[Stored items]
== Segment start ==

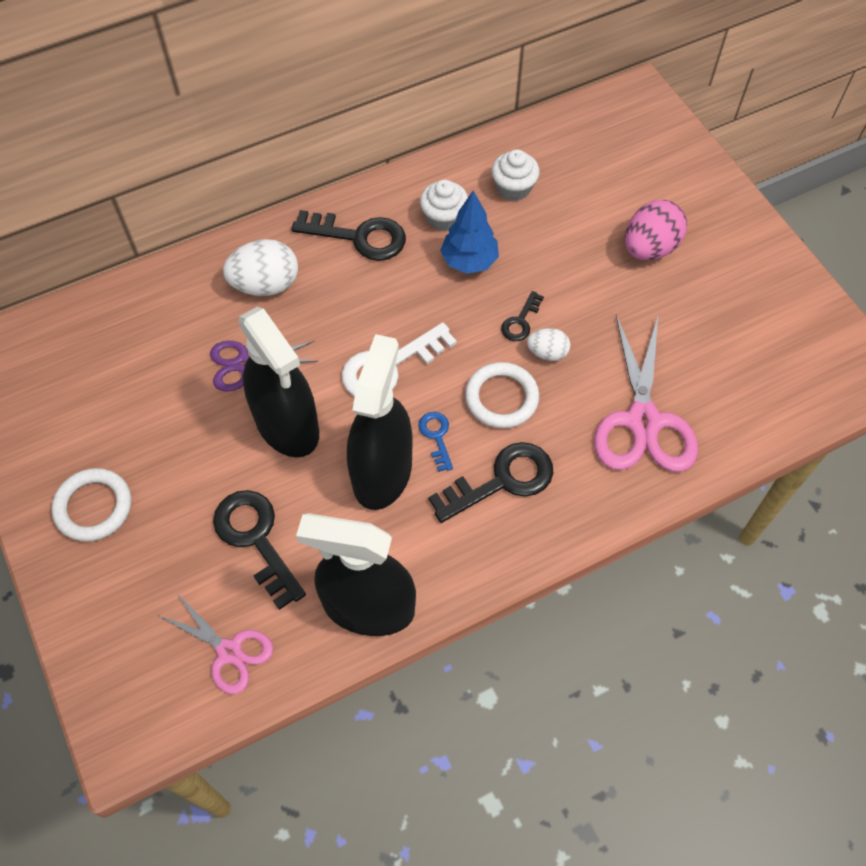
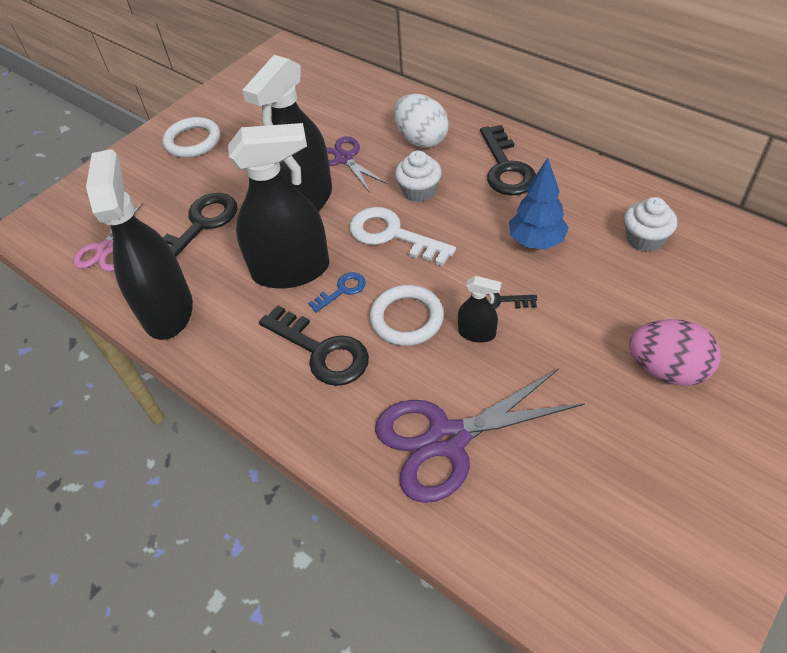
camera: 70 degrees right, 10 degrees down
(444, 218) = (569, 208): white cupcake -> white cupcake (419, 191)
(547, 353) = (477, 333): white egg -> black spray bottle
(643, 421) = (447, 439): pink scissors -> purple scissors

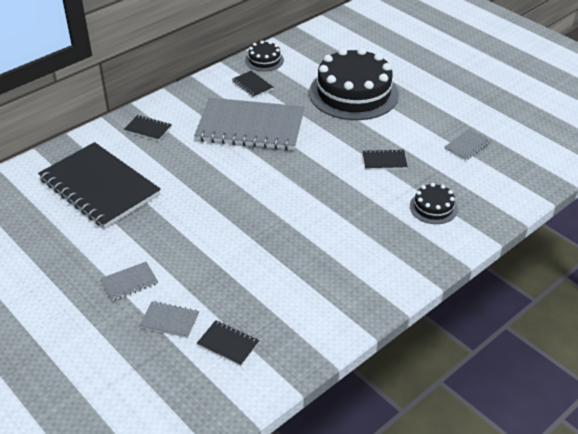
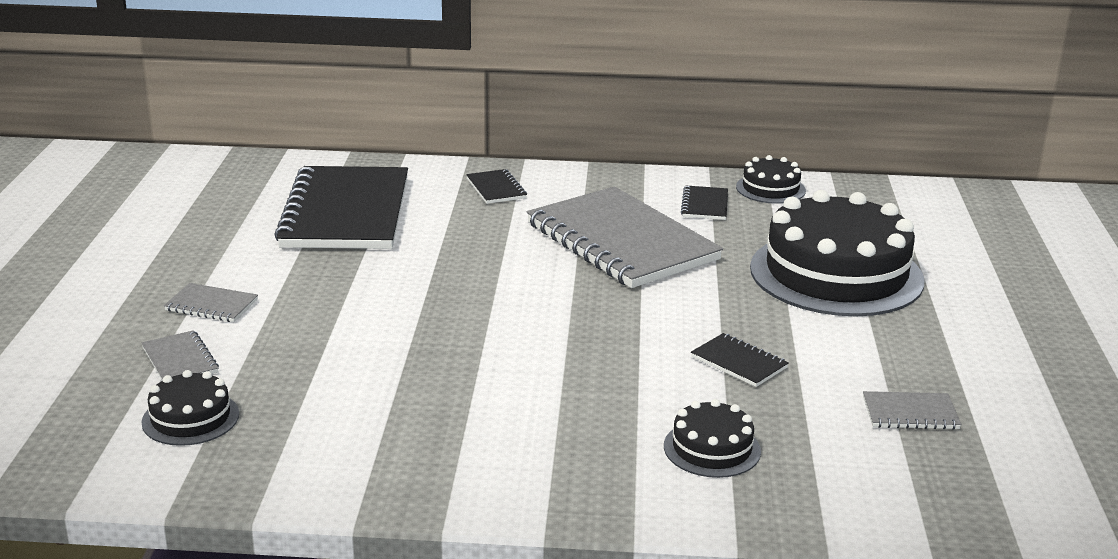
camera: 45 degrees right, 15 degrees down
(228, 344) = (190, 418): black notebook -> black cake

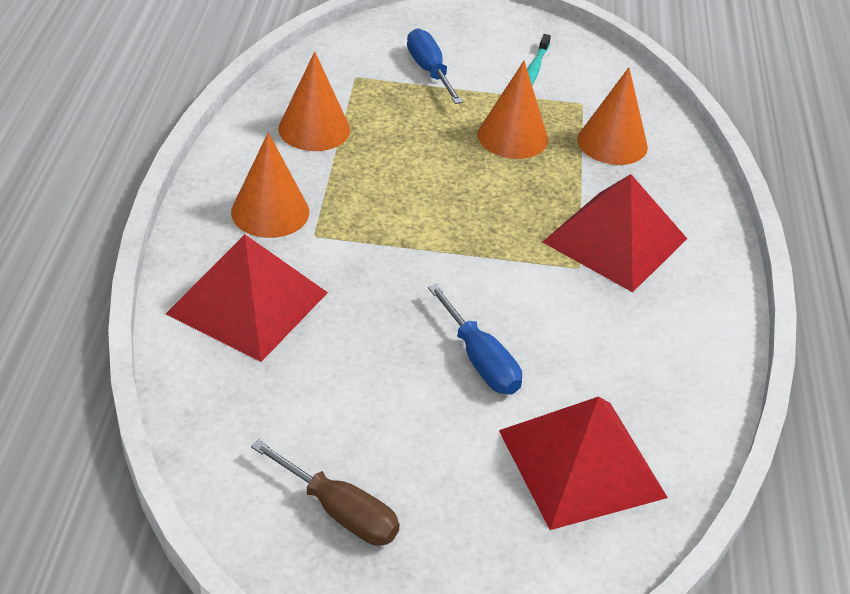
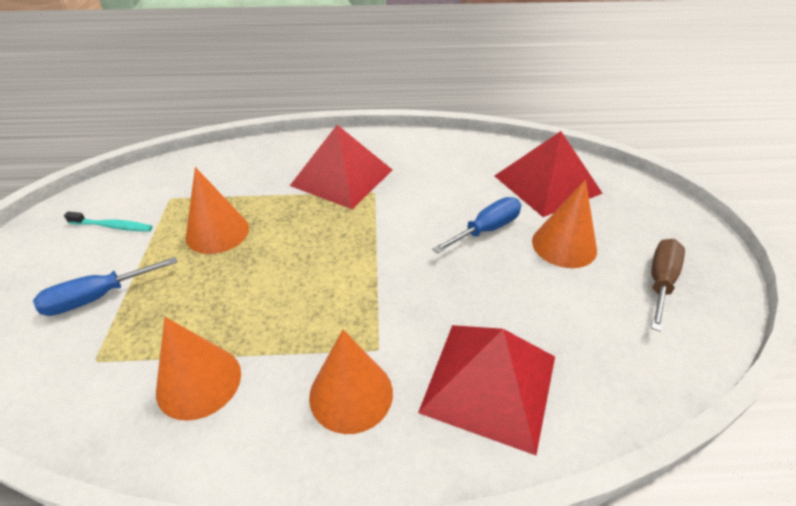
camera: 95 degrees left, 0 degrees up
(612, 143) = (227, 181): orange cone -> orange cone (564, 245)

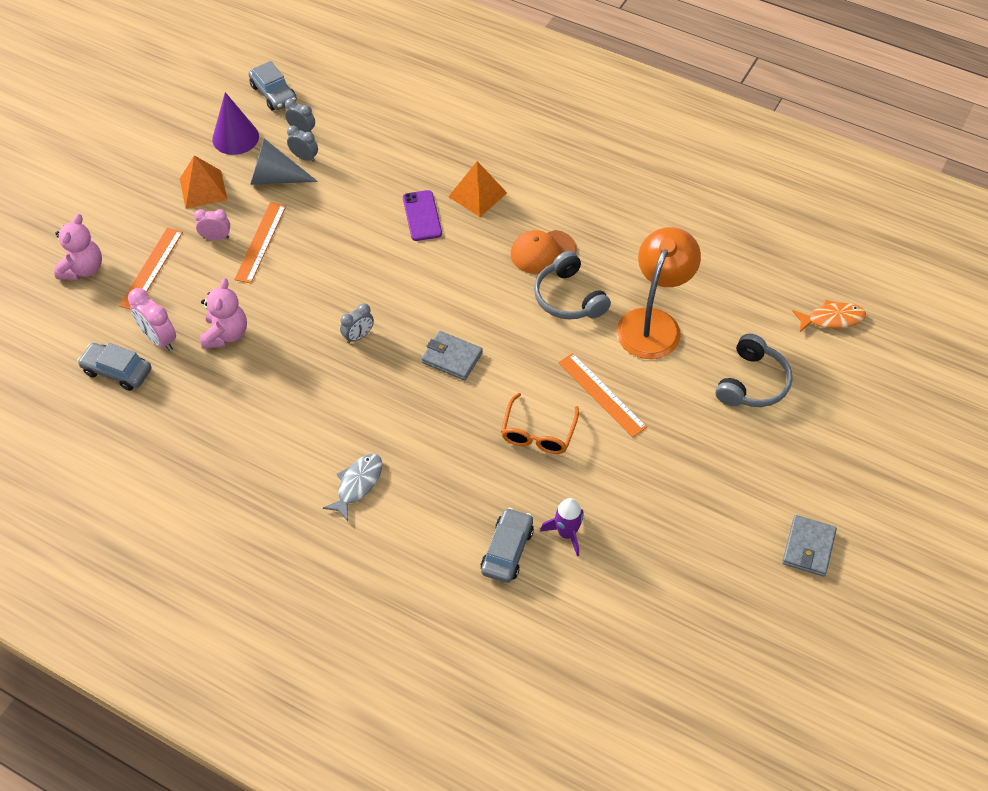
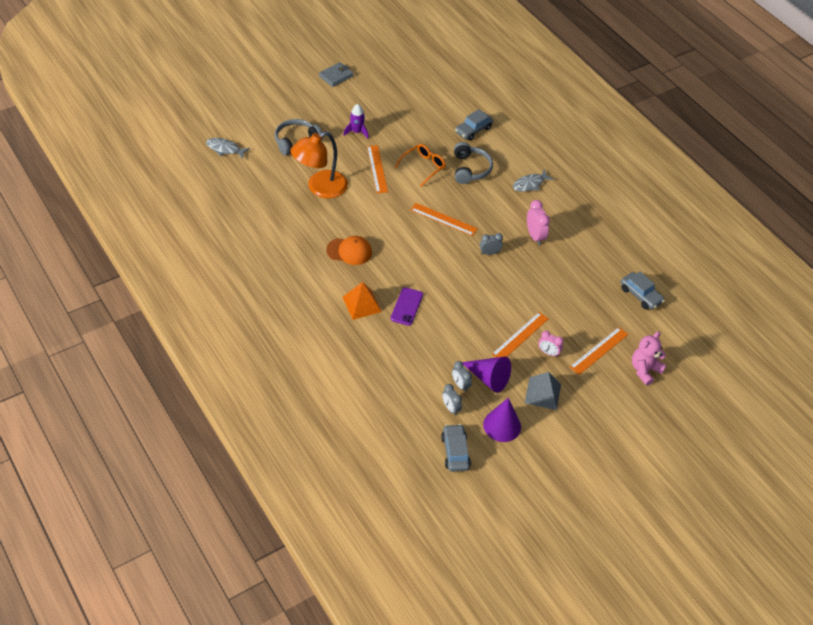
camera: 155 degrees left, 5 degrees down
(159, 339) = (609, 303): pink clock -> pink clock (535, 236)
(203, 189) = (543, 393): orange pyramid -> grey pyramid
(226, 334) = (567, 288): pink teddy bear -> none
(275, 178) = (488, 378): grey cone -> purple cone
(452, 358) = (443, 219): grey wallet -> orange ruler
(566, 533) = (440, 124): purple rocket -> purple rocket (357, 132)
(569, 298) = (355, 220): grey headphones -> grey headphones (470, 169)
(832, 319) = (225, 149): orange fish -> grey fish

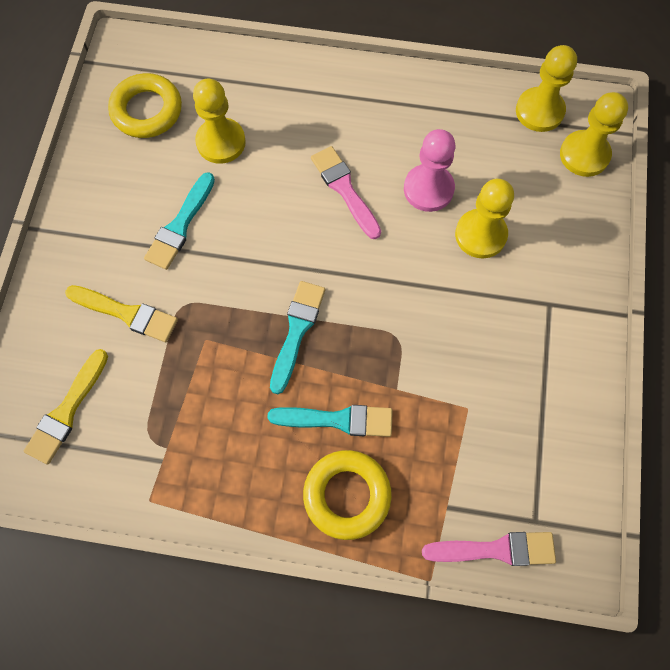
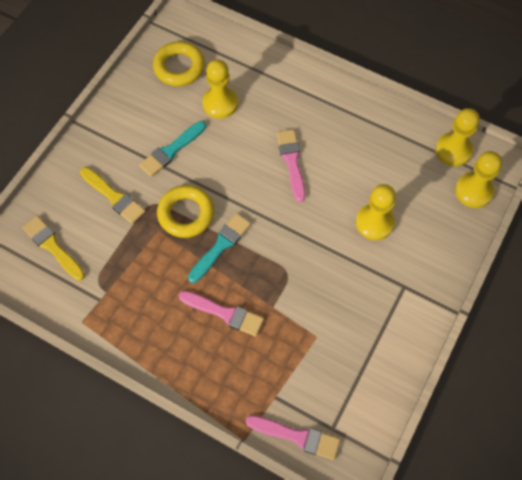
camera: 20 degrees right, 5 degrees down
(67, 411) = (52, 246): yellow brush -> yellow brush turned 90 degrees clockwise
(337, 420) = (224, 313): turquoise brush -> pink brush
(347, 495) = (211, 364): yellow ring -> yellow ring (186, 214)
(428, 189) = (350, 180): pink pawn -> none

== Segment end ==

TO DO:
Pictures are to be left out; the lines from the start of the records above through the line holding "(566, 533) = (440, 124): purple" are to be returned exactly.

RESPONSE:
camera: 70 degrees right, 10 degrees down
(444, 218) = (569, 208): white cupcake -> white cupcake (419, 191)
(547, 353) = (477, 333): white egg -> black spray bottle
(643, 421) = (447, 439): pink scissors -> purple scissors

camera: 45 degrees right, 15 degrees down
(228, 344) = (190, 418): black notebook -> black cake

camera: 95 degrees left, 0 degrees up
(612, 143) = (227, 181): orange cone -> orange cone (564, 245)

camera: 155 degrees left, 5 degrees down
(159, 339) = (609, 303): pink clock -> pink clock (535, 236)
(203, 189) = (543, 393): orange pyramid -> grey pyramid
(226, 334) = (567, 288): pink teddy bear -> none
(275, 178) = (488, 378): grey cone -> purple cone
(452, 358) = (443, 219): grey wallet -> orange ruler
(566, 533) = (440, 124): purple rocket -> purple rocket (357, 132)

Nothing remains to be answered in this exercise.